== EXERCISE PROMPT ==
Could you restate the entries below word for word and leave out the pictures?

--- DATA FOR THIS EXERCISE ---

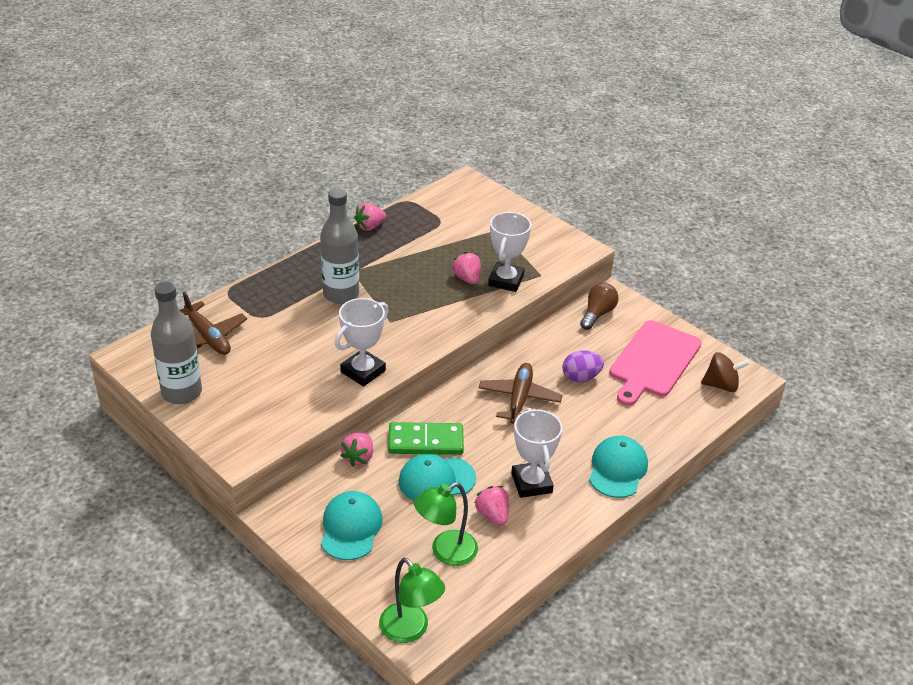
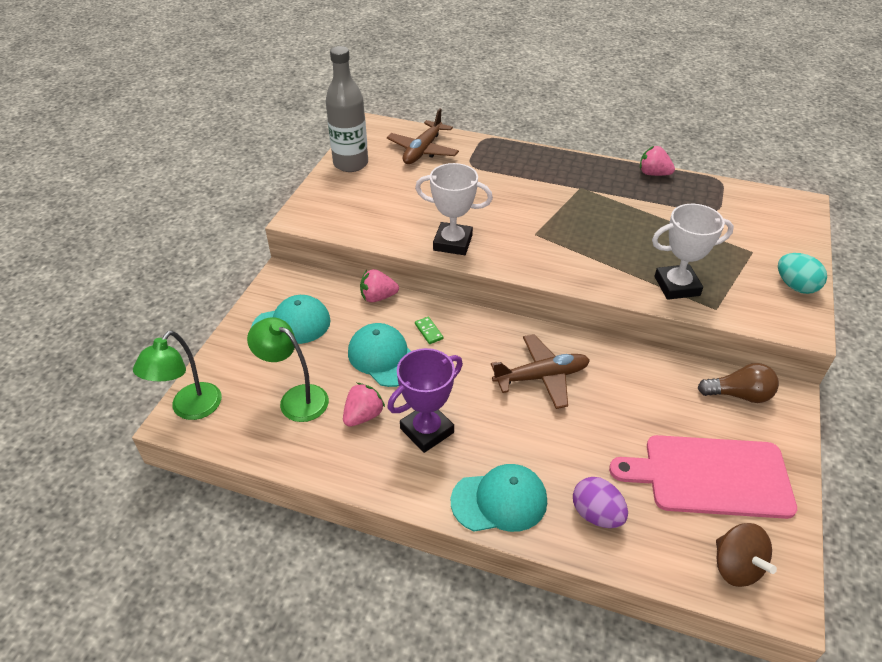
camera: 65 degrees right, 5 degrees up
(341, 294) = (542, 193): grey bottle -> none
(425, 441) = (429, 331): green domino -> green domino, size x0.42
(467, 279) = (649, 258): pink strawberry -> none
(531, 483) = (427, 430): white trophy -> purple trophy
(545, 231) = (795, 286): none -> turquoise egg
(581, 377) = (619, 416): purple egg -> purple egg (596, 514)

---

== WRITTEN SOLUTION ==
camera: 65 degrees right, 5 degrees up
(341, 294) = (542, 193): grey bottle -> none
(425, 441) = (429, 331): green domino -> green domino, size x0.42
(467, 279) = (649, 258): pink strawberry -> none
(531, 483) = (427, 430): white trophy -> purple trophy
(545, 231) = (795, 286): none -> turquoise egg
(581, 377) = (619, 416): purple egg -> purple egg (596, 514)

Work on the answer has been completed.